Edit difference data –
#####

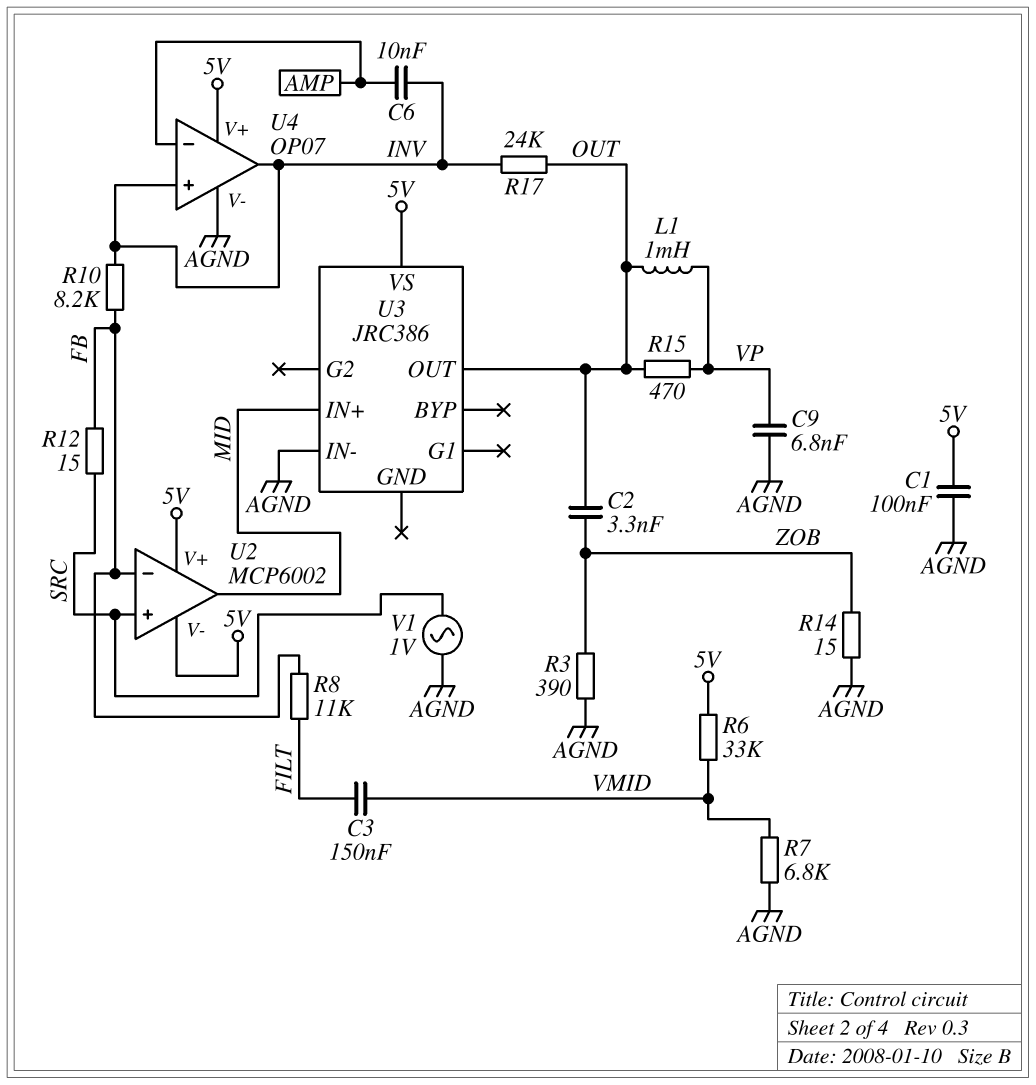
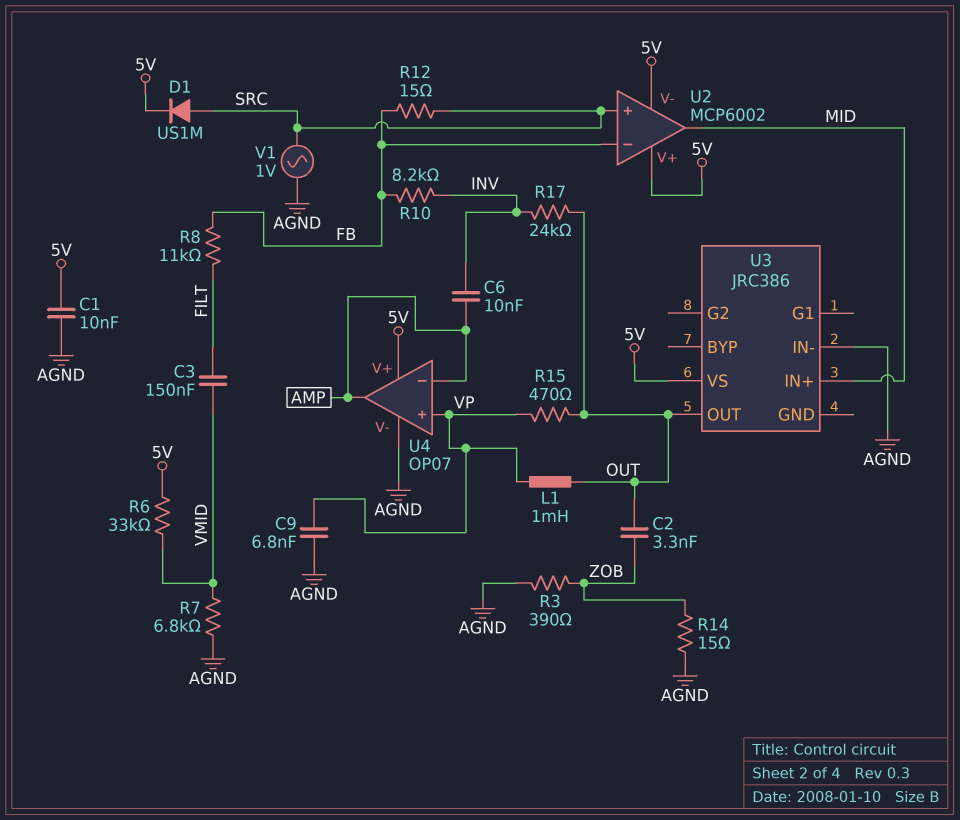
C1: 100nF (5V, AGND) -> 10nF (5V, AGND)
D1: none -> diode US1M (A SRC, K 5V)
U4 pin in+: INV -> VP
U4 pin out: INV -> AMP

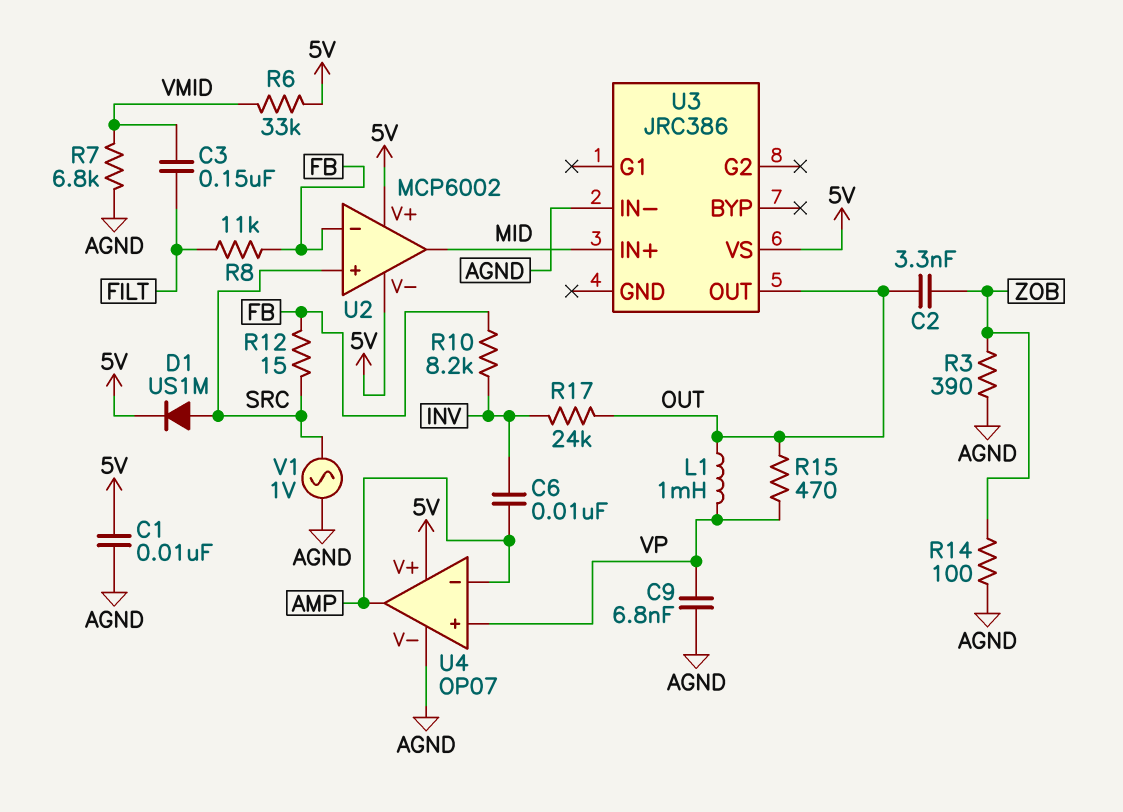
R14: 15 (AGND, ZOB) -> 100 (AGND, ZOB)

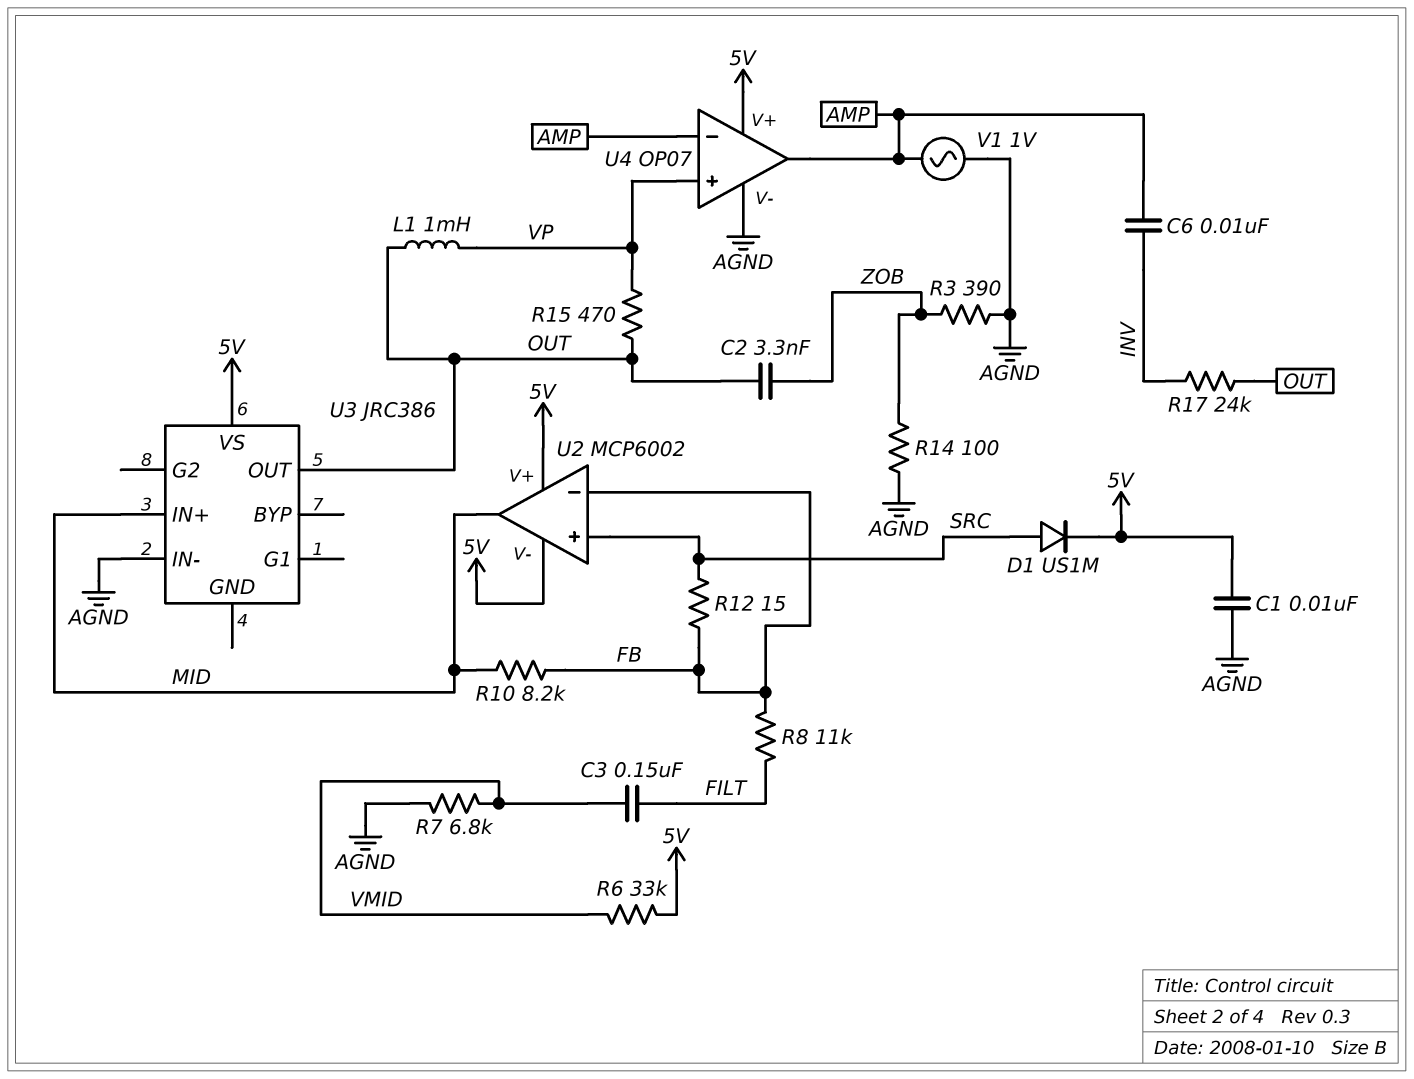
C9: 6.8nF (AGND, VP) -> none
R10: 8.2k (FB, INV) -> 8.2k (FB, MID)
V1: AC 1V (AGND, SRC) -> AC 1V (AGND, AMP)

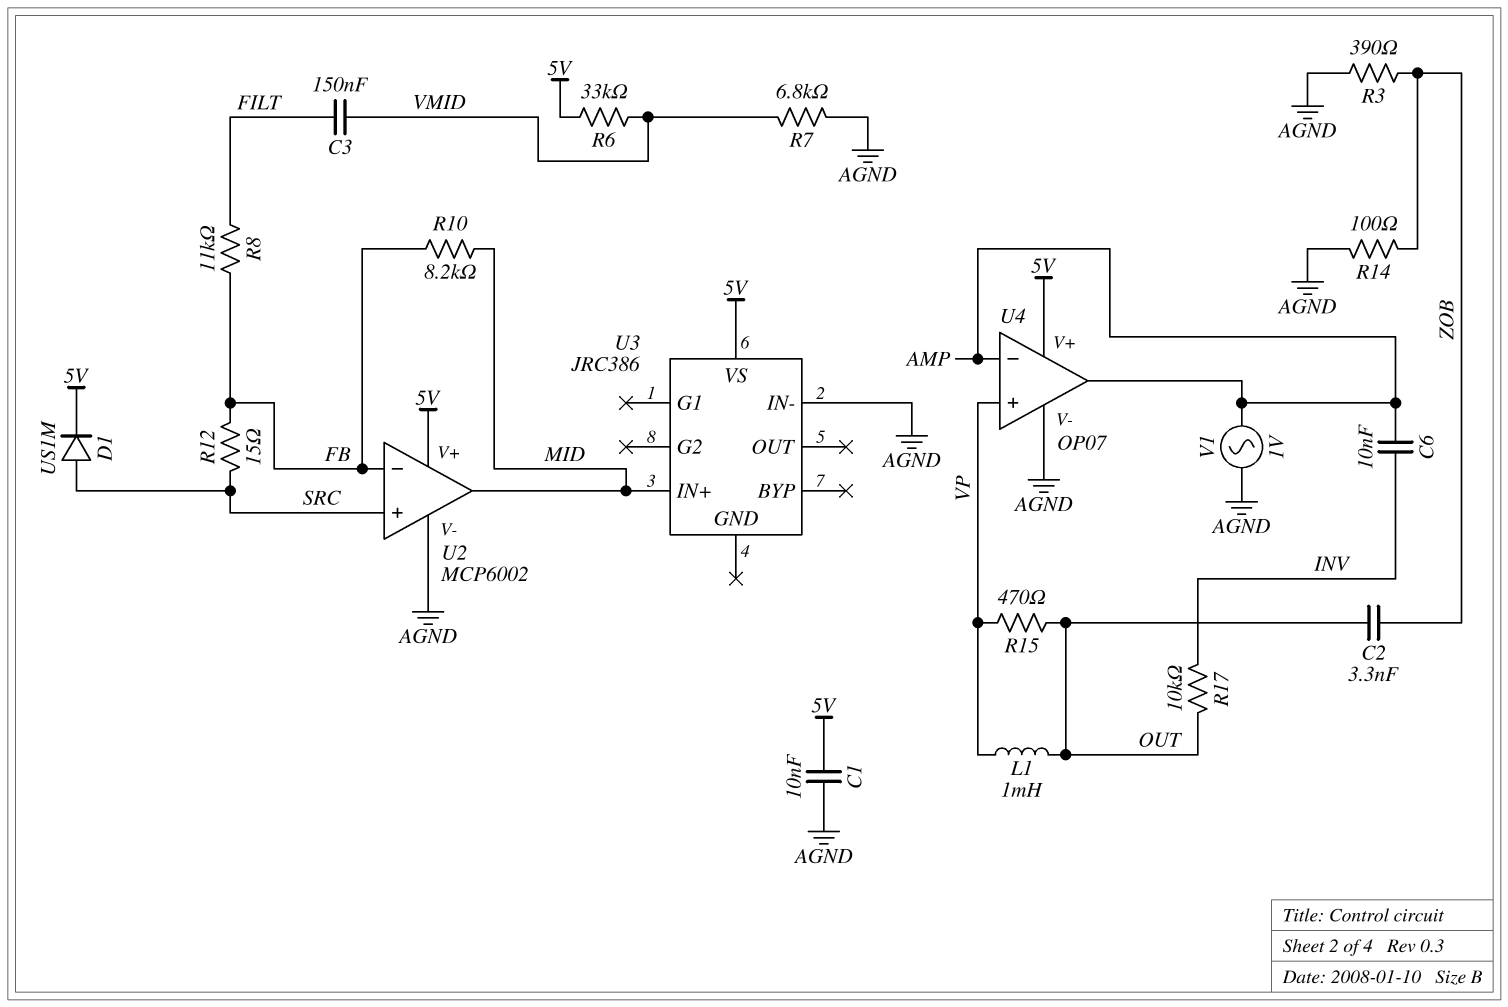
R17: 24k (INV, OUT) -> 10k (INV, OUT)
U2 pin V-: 5V -> AGND
U3 pin OUT: OUT -> none

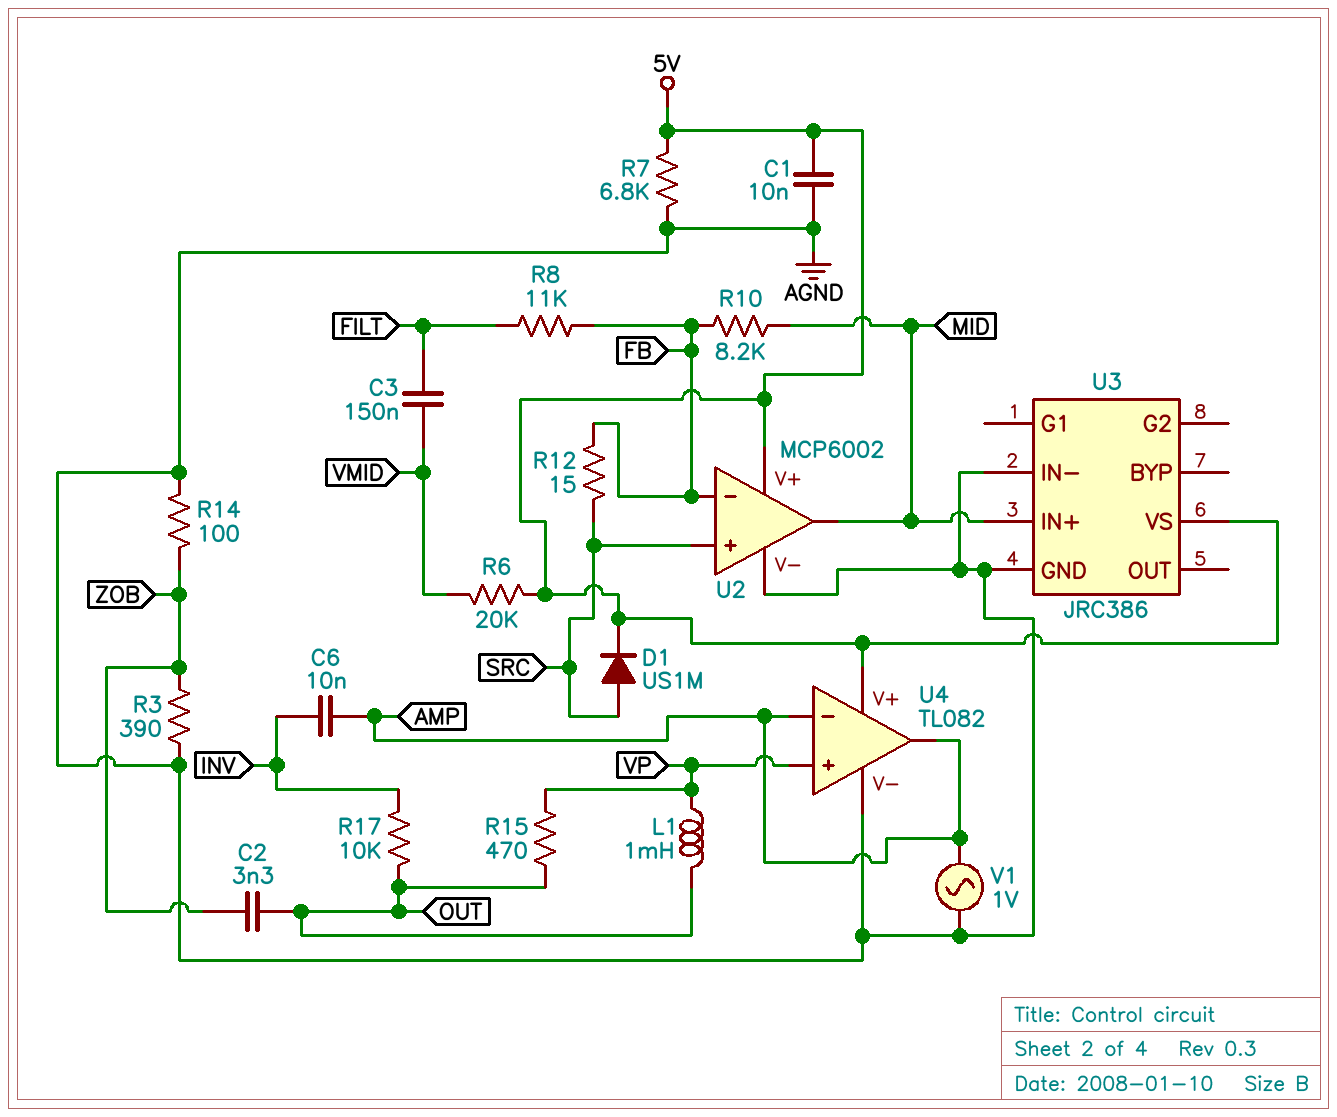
R6: 33k (5V, VMID) -> 20k (5V, VMID)
R7: 6.8k (AGND, VMID) -> 6.8k (5V, AGND)
U3 pin GND: none -> AGND
U4: OP07 -> TL082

#####

BRIEF – Leave out all pictures and output each line exactly, from the top of the records through the line that holds "V1: AC 1V (AGND, SRC) -> AC 1V (AGND, AMP)".

ANSWER FOR THIS EXERCISE –
C1: 100nF (5V, AGND) -> 10nF (5V, AGND)
D1: none -> diode US1M (A SRC, K 5V)
U4 pin in+: INV -> VP
U4 pin out: INV -> AMP

R14: 15 (AGND, ZOB) -> 100 (AGND, ZOB)

C9: 6.8nF (AGND, VP) -> none
R10: 8.2k (FB, INV) -> 8.2k (FB, MID)
V1: AC 1V (AGND, SRC) -> AC 1V (AGND, AMP)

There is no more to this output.